AVAILABLE RECORDS Start Marker

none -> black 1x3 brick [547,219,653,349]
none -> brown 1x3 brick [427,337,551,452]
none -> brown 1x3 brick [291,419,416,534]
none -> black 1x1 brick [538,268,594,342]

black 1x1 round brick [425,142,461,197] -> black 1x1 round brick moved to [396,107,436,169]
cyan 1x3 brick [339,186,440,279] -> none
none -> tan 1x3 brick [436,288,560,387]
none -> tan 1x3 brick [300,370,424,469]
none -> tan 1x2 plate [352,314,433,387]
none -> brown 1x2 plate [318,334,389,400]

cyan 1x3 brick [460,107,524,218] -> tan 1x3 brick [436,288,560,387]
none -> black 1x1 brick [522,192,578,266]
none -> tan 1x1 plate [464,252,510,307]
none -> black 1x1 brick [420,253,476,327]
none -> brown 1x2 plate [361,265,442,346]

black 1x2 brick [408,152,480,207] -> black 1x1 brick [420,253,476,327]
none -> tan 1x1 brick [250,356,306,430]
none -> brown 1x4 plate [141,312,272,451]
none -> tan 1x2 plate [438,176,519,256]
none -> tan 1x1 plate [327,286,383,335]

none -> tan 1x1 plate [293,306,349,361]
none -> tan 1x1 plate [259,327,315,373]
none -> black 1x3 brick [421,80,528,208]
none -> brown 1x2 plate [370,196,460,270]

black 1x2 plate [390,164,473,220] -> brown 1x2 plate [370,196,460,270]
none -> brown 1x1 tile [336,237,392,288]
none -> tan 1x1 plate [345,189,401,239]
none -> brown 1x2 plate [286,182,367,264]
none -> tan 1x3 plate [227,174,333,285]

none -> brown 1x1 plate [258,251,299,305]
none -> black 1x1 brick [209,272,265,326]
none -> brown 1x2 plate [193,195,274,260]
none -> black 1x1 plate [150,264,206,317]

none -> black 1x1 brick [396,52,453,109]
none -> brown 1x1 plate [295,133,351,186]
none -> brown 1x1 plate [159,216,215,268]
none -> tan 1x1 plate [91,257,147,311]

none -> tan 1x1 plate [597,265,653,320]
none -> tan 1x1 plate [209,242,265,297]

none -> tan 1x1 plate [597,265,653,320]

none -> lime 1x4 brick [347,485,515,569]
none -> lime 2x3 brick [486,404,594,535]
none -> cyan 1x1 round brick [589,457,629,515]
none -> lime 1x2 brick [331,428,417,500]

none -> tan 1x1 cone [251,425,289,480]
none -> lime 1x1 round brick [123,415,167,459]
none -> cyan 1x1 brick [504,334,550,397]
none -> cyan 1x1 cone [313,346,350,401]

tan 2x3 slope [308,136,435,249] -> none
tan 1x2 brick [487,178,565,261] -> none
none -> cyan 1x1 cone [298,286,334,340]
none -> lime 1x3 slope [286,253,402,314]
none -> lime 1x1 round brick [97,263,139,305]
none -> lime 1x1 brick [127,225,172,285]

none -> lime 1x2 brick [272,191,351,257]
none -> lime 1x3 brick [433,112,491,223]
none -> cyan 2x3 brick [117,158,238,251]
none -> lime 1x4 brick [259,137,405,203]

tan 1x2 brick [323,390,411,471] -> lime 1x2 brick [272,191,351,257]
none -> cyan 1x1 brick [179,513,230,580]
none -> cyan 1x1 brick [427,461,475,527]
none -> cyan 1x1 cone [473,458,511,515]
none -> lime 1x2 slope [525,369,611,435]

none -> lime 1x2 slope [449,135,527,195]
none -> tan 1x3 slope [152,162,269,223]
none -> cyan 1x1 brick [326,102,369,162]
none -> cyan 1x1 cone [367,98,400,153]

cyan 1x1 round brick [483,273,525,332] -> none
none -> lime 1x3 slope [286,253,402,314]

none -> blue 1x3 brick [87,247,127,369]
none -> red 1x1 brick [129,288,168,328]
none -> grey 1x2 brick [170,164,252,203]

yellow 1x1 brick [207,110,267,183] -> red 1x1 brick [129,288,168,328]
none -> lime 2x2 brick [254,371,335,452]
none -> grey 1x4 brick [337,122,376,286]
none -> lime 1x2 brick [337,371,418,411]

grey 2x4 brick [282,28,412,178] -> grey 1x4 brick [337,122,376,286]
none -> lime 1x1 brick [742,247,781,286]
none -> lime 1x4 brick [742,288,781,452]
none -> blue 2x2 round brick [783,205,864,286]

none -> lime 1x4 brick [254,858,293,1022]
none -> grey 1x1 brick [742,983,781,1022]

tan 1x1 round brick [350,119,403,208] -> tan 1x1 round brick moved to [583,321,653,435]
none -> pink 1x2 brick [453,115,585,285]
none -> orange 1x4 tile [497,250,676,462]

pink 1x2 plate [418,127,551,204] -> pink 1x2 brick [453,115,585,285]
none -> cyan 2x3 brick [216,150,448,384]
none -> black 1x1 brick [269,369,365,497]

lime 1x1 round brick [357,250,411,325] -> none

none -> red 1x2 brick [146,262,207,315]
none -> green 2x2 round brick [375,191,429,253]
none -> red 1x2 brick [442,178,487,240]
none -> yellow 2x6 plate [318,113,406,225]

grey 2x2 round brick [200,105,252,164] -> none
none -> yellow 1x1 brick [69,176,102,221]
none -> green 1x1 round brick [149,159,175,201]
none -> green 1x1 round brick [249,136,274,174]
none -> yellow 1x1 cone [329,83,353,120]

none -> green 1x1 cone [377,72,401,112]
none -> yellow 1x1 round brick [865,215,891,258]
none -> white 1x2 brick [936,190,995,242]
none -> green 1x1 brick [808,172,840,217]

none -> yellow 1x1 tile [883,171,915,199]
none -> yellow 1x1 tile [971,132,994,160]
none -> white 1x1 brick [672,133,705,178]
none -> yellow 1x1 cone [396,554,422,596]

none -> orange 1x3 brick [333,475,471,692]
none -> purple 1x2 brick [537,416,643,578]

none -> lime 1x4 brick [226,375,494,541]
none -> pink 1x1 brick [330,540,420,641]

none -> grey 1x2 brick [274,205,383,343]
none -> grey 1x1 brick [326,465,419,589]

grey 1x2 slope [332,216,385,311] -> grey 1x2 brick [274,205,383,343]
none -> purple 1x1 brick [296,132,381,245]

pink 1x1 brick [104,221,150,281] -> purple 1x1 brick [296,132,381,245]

AVAILABLE RECORDS End Marker

— REQUIRED ACTION —
When you reach the line containing "none -> red 1x2 brick [442,178,487,240]" in the data above, start copying exactly, and stop after the line containing "none -> grey 1x2 brick [274,205,383,343]".

— EXERCISE RESULT —
none -> red 1x2 brick [442,178,487,240]
none -> yellow 2x6 plate [318,113,406,225]

grey 2x2 round brick [200,105,252,164] -> none
none -> yellow 1x1 brick [69,176,102,221]
none -> green 1x1 round brick [149,159,175,201]
none -> green 1x1 round brick [249,136,274,174]
none -> yellow 1x1 cone [329,83,353,120]

none -> green 1x1 cone [377,72,401,112]
none -> yellow 1x1 round brick [865,215,891,258]
none -> white 1x2 brick [936,190,995,242]
none -> green 1x1 brick [808,172,840,217]

none -> yellow 1x1 tile [883,171,915,199]
none -> yellow 1x1 tile [971,132,994,160]
none -> white 1x1 brick [672,133,705,178]
none -> yellow 1x1 cone [396,554,422,596]

none -> orange 1x3 brick [333,475,471,692]
none -> purple 1x2 brick [537,416,643,578]

none -> lime 1x4 brick [226,375,494,541]
none -> pink 1x1 brick [330,540,420,641]

none -> grey 1x2 brick [274,205,383,343]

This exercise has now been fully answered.